━━ Data shown ━━
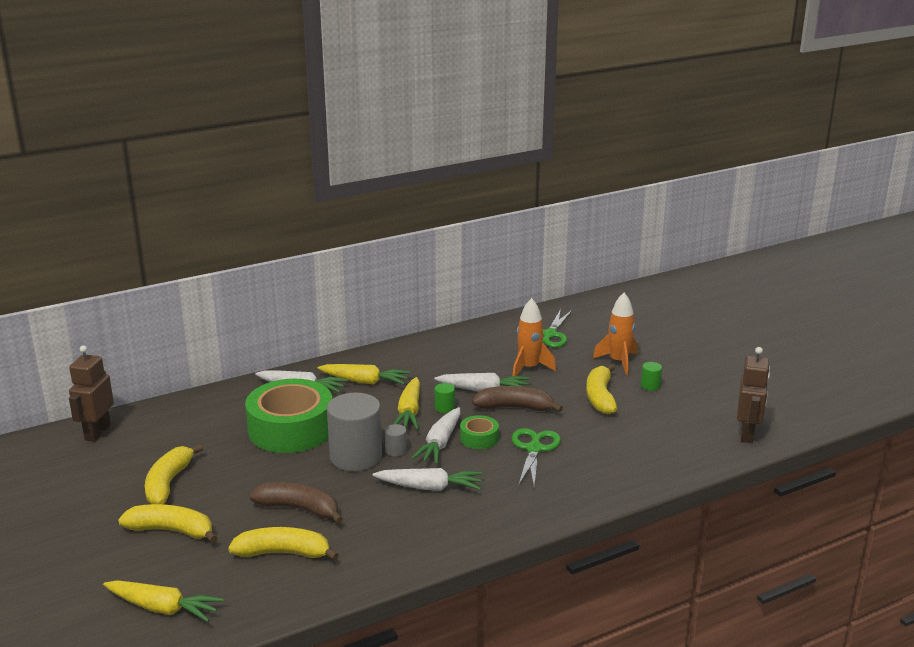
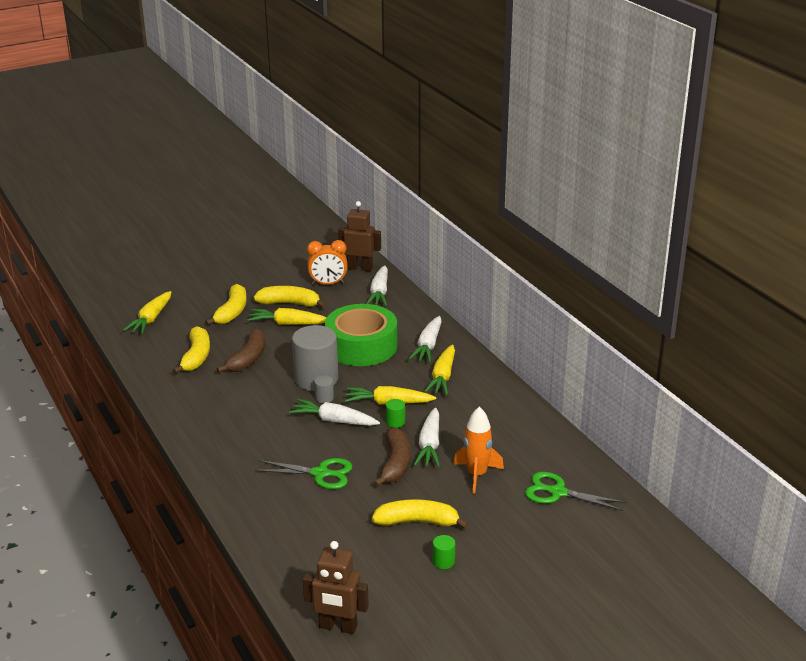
camera: 90 degrees right, 5 degrees up
(128, 455) = (328, 284): none -> orange clock
(221, 482) = (287, 323): none -> yellow carrot
(430, 487) = (267, 417): white carrot -> white carrot (379, 293)
(479, 438) = (341, 442): green tape -> none
(618, 362) = (497, 541): orange rocket -> none

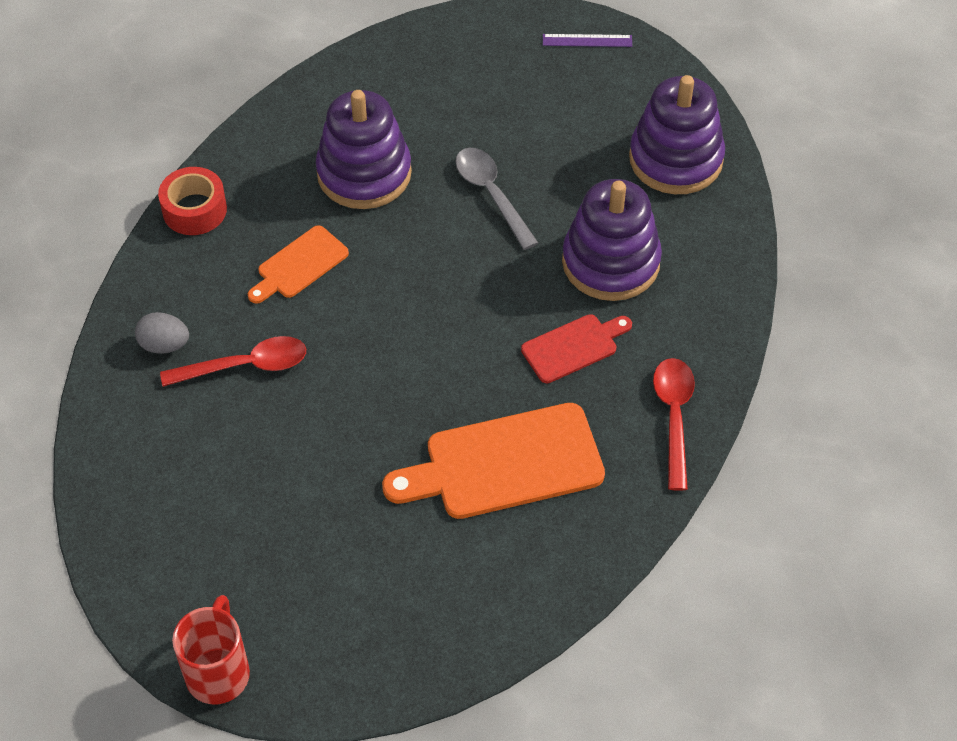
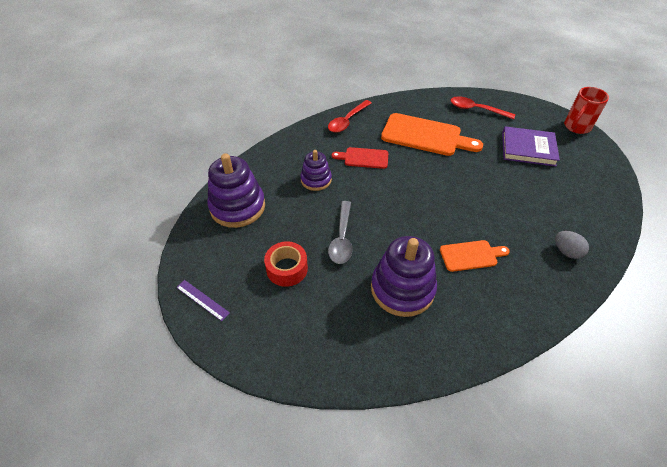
camera: 145 degrees left, 5 degrees down
(194, 210) = (522, 323): red tape -> red tape (287, 269)
(245, 366) = (524, 221): red spoon -> red spoon (476, 109)
(296, 542) = (528, 149): none -> purple book
(610, 262) = (316, 180): purple stacking toy -> purple stacking toy, size x0.59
━━━
● What you need to do: Search the data for "camera" and list every line in which it occurs.

● Solved problem:
camera: 90 degrees right, 5 degrees up
camera: 145 degrees left, 5 degrees down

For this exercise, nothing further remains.